Record excerpts section start

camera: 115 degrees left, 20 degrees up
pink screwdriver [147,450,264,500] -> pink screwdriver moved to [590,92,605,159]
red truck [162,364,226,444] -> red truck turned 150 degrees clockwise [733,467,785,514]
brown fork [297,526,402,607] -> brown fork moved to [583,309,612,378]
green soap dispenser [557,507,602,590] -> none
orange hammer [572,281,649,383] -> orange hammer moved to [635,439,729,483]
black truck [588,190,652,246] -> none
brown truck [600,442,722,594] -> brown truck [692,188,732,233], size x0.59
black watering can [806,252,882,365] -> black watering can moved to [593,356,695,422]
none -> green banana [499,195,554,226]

Record excerpts section end
Record excerpts section start

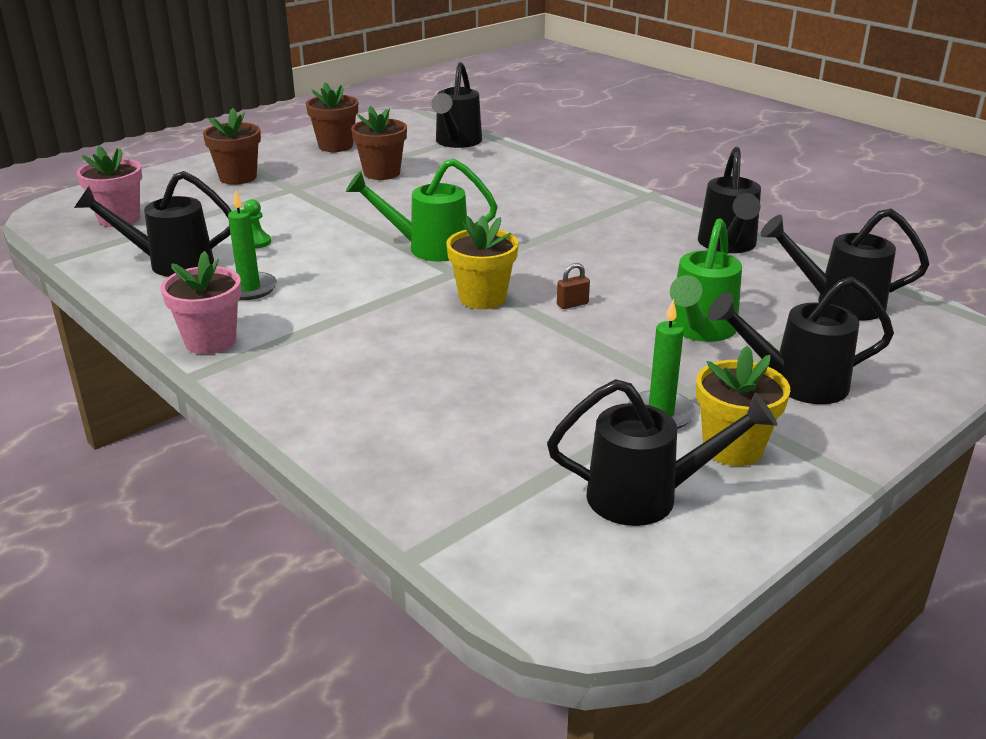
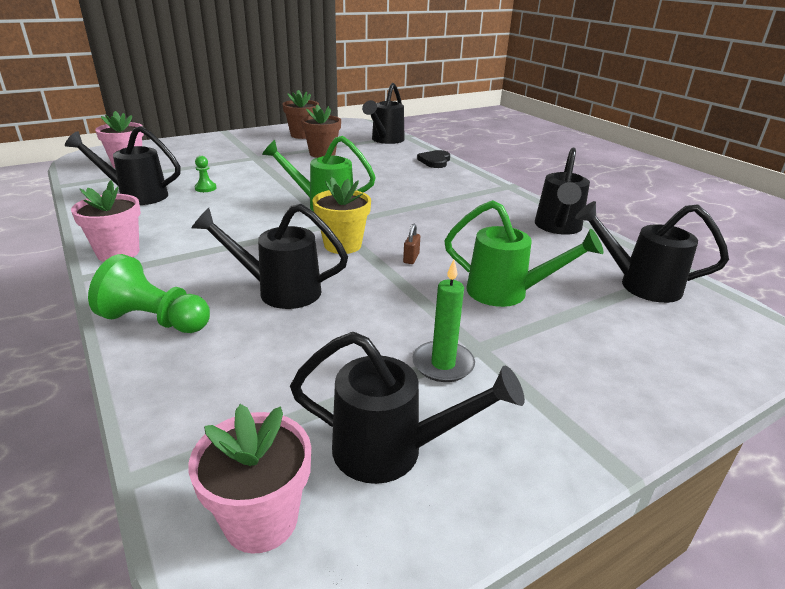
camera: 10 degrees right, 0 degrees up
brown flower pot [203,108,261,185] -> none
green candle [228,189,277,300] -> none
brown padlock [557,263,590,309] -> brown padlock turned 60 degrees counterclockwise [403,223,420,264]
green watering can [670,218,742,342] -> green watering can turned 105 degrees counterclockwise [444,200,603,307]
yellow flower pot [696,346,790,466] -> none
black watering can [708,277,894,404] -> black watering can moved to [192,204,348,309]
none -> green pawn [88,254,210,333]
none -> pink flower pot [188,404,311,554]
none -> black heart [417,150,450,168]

Record excerpts section end
Record excerpts section start

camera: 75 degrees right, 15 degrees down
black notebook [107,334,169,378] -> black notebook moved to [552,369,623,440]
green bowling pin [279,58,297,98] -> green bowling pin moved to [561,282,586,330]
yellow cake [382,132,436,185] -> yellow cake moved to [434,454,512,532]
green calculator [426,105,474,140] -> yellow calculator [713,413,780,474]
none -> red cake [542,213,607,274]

Record excerpts section end

▶ [What is being asked]
Copy the lines of the entries above that mention "counterclockwise".

▶ [Answer area]
brown padlock [557,263,590,309] -> brown padlock turned 60 degrees counterclockwise [403,223,420,264]
green watering can [670,218,742,342] -> green watering can turned 105 degrees counterclockwise [444,200,603,307]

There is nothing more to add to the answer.